**SUPPLIED MATERIAL**
###

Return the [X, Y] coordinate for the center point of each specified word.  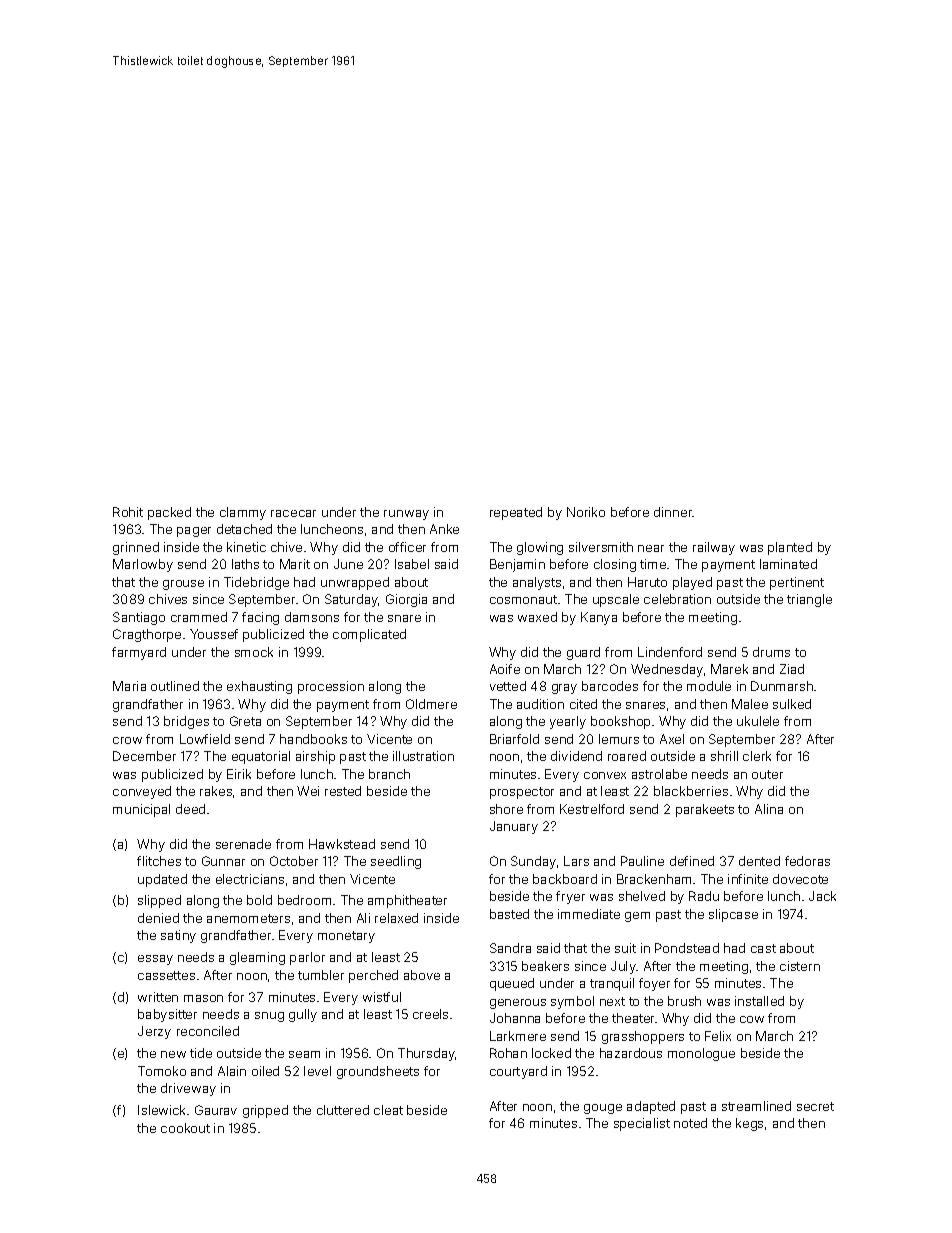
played [692, 583]
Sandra [510, 948]
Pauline [642, 861]
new [173, 1054]
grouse [183, 585]
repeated [516, 513]
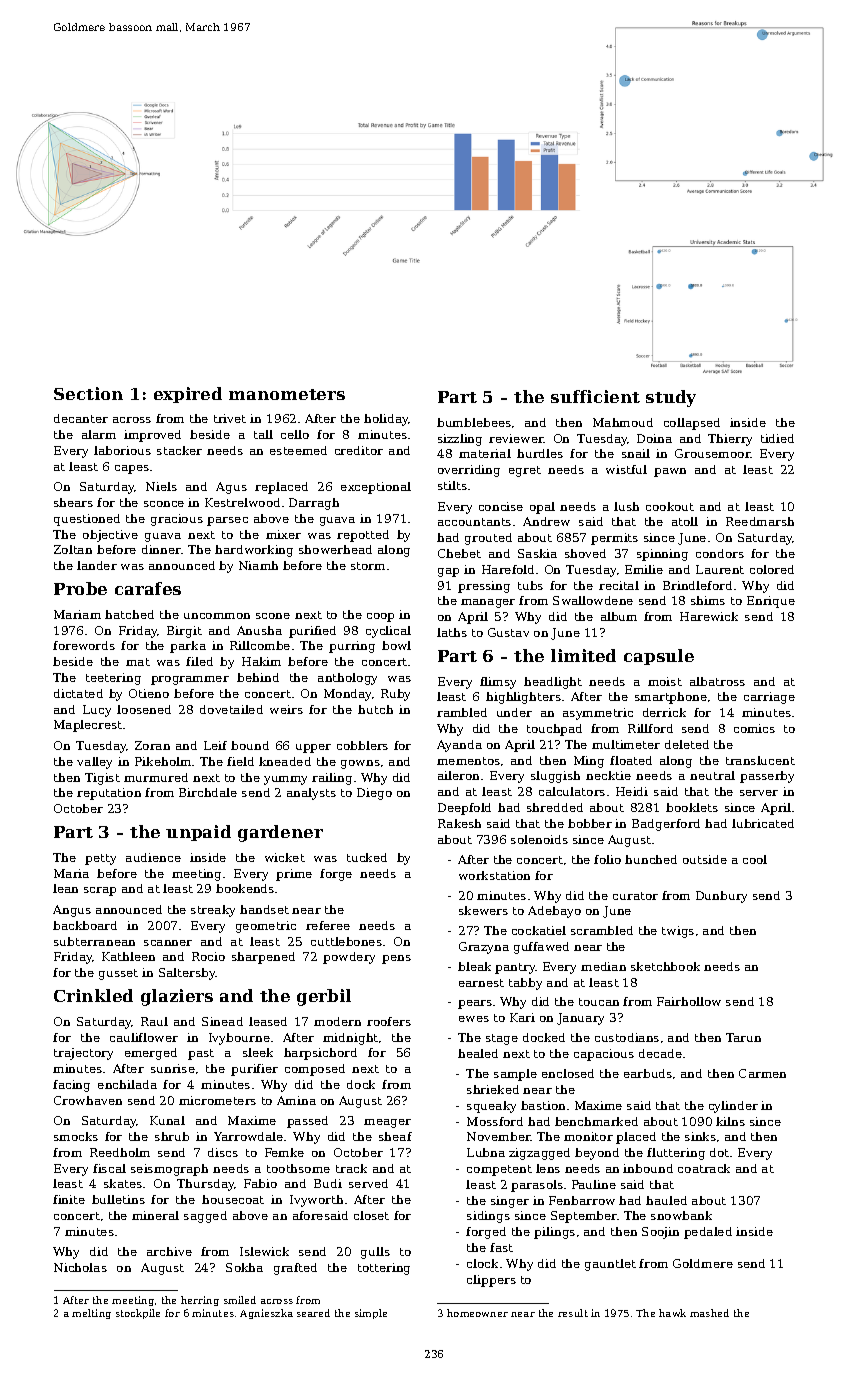 The image size is (849, 1400). I want to click on Tigist, so click(102, 779).
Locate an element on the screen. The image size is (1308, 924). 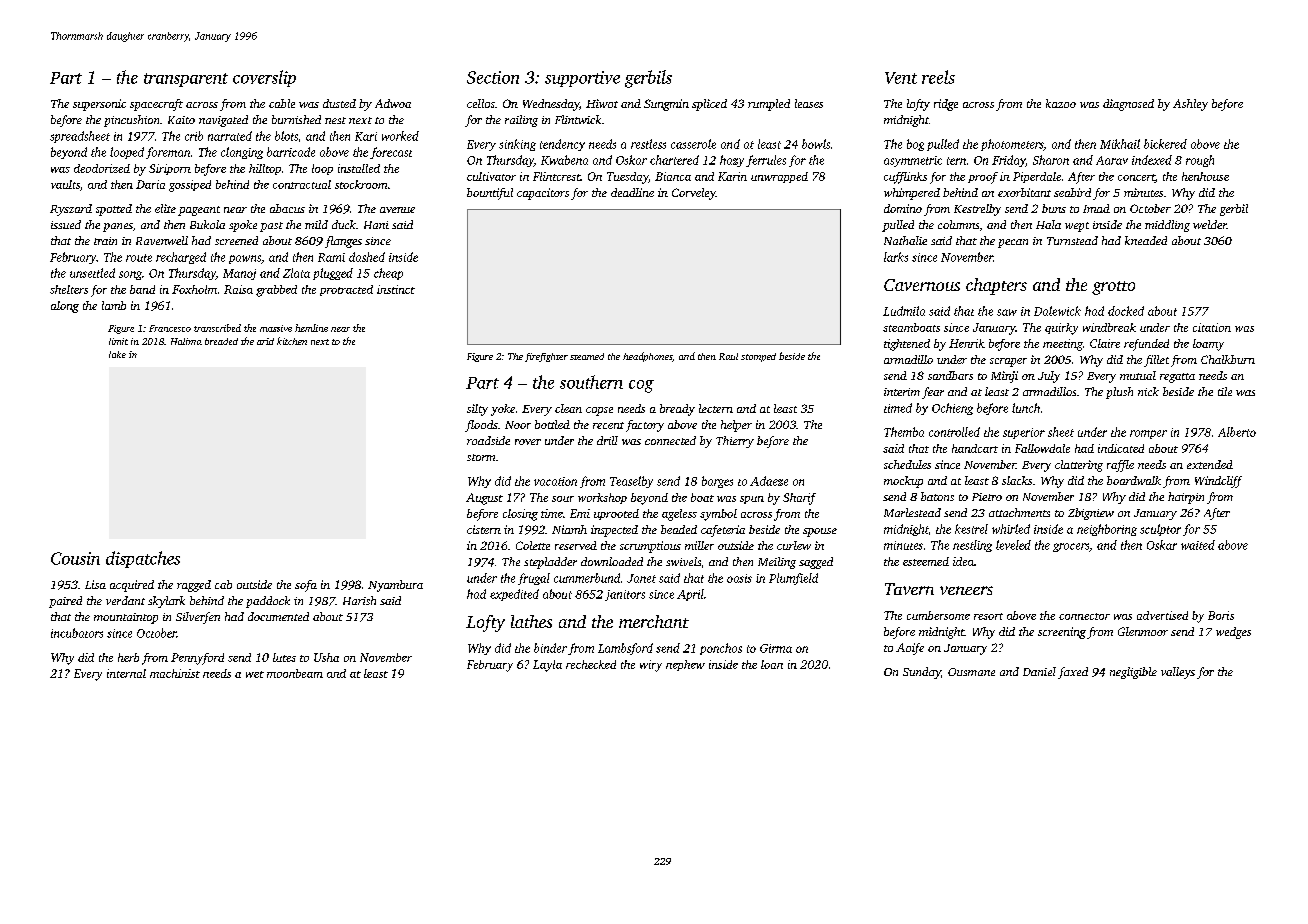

###

**WORK TO COMPLETE**
Transcribe the lines from the one containing "repeated [516, 513]" through the end of the material, including both ends. Leave the pictures out of your answer.

**SOLUTION TO THIS PROBLEM**
repeated [516, 513]
 The image size is (849, 1400). I want to click on Tigist, so click(102, 779).
Locate an element on the screen. The image size is (1308, 924). 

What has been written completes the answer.